Data entries:
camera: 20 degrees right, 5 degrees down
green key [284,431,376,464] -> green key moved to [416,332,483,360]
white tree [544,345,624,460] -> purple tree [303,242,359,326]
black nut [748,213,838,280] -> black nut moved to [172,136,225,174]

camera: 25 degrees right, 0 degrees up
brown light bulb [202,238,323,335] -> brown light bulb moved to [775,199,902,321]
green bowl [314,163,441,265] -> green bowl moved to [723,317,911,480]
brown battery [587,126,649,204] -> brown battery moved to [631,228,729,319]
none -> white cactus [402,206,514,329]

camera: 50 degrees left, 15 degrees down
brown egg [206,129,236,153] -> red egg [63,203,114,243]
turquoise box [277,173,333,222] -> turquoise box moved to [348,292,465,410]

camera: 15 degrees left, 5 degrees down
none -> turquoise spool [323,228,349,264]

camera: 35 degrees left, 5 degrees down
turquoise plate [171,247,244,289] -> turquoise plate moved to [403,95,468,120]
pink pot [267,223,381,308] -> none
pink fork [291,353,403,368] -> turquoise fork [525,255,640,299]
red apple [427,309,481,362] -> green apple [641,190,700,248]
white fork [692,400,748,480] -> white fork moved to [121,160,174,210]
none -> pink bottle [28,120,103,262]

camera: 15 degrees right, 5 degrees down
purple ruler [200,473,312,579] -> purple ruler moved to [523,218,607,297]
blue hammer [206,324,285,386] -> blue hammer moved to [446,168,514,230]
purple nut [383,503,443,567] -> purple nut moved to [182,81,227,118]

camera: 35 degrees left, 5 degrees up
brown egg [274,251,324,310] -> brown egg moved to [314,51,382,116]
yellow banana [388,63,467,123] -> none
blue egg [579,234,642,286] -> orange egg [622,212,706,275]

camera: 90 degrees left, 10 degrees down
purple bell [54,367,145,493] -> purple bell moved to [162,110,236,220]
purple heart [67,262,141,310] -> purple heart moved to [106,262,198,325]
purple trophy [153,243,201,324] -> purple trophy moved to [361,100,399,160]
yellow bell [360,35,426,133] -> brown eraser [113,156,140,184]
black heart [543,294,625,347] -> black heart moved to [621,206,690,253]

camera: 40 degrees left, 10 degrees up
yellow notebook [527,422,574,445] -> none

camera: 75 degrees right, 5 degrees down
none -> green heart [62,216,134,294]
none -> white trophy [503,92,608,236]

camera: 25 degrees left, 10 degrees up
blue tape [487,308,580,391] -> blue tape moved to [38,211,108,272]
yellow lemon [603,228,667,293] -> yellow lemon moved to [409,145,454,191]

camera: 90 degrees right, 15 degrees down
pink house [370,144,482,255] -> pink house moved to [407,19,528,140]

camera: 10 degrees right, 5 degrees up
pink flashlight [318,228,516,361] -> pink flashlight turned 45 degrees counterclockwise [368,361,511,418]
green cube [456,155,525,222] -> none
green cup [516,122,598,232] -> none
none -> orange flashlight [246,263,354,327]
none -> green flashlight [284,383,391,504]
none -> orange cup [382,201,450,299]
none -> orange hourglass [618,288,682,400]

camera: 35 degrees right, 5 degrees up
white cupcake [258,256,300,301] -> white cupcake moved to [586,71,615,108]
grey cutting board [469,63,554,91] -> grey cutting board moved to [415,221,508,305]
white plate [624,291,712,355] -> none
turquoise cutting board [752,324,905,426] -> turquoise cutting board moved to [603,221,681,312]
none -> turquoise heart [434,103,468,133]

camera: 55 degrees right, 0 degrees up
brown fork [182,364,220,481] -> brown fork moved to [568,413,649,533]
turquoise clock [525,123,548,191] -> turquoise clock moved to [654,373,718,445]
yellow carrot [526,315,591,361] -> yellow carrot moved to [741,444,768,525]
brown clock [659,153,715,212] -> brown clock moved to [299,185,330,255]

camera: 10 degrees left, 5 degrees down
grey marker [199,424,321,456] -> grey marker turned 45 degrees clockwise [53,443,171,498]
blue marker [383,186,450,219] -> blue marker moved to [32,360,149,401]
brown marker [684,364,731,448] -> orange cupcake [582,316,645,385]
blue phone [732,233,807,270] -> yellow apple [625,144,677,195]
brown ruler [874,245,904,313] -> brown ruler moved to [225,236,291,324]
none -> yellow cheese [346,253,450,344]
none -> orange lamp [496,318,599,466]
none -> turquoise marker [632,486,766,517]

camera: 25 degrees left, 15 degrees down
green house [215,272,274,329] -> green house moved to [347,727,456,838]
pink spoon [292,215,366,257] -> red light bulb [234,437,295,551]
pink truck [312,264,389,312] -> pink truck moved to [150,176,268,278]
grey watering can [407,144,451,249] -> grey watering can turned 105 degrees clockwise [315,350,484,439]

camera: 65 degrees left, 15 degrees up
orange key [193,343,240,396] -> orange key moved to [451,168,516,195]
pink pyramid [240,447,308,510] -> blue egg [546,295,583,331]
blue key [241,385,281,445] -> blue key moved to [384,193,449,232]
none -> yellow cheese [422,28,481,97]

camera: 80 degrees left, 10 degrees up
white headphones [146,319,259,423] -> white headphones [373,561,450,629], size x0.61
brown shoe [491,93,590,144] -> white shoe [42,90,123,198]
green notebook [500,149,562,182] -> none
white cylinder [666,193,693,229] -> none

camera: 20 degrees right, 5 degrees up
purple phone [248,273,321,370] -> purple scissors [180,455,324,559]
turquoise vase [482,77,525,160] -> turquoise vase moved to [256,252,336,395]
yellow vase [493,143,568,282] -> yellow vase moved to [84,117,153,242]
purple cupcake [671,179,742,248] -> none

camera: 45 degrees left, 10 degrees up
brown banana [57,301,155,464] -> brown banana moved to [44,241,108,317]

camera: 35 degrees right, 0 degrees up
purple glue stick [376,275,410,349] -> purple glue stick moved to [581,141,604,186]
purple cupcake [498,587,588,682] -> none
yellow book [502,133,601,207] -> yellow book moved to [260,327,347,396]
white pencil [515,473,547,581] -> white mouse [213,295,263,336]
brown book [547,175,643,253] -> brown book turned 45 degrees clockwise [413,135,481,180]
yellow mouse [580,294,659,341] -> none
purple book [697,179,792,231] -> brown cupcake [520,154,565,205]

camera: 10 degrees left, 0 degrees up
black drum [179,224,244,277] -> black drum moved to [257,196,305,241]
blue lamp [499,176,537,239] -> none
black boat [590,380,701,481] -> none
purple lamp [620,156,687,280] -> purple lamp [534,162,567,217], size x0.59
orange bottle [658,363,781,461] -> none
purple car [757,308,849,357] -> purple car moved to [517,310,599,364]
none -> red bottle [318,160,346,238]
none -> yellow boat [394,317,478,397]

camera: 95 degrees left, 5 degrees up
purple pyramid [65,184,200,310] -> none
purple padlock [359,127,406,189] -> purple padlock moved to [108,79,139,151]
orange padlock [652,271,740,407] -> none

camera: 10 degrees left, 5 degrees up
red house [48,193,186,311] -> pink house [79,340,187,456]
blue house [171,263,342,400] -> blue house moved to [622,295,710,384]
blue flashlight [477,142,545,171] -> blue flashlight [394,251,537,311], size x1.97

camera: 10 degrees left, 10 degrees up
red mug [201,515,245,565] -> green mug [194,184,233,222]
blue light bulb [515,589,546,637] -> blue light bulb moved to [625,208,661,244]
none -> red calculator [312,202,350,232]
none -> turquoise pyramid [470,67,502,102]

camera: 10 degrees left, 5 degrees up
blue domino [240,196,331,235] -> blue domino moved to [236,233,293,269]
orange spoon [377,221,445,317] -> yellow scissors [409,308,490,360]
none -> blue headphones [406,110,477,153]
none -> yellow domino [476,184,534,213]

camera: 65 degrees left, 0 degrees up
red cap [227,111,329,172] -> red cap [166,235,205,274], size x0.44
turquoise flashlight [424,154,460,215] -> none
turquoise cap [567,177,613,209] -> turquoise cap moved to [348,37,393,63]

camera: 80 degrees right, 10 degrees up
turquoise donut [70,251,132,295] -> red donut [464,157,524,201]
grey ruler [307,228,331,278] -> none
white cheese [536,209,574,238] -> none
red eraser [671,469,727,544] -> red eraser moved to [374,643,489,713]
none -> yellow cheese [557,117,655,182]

(ABOUT THIS TASK): Extract exactly and only the lines above from the line containing "blue house [171,263,342,400]" through the line containing "camera: 80 degrees right, 10 degrees up", both end lines included.

(EXERCISE RESULT):
blue house [171,263,342,400] -> blue house moved to [622,295,710,384]
blue flashlight [477,142,545,171] -> blue flashlight [394,251,537,311], size x1.97

camera: 10 degrees left, 10 degrees up
red mug [201,515,245,565] -> green mug [194,184,233,222]
blue light bulb [515,589,546,637] -> blue light bulb moved to [625,208,661,244]
none -> red calculator [312,202,350,232]
none -> turquoise pyramid [470,67,502,102]

camera: 10 degrees left, 5 degrees up
blue domino [240,196,331,235] -> blue domino moved to [236,233,293,269]
orange spoon [377,221,445,317] -> yellow scissors [409,308,490,360]
none -> blue headphones [406,110,477,153]
none -> yellow domino [476,184,534,213]

camera: 65 degrees left, 0 degrees up
red cap [227,111,329,172] -> red cap [166,235,205,274], size x0.44
turquoise flashlight [424,154,460,215] -> none
turquoise cap [567,177,613,209] -> turquoise cap moved to [348,37,393,63]

camera: 80 degrees right, 10 degrees up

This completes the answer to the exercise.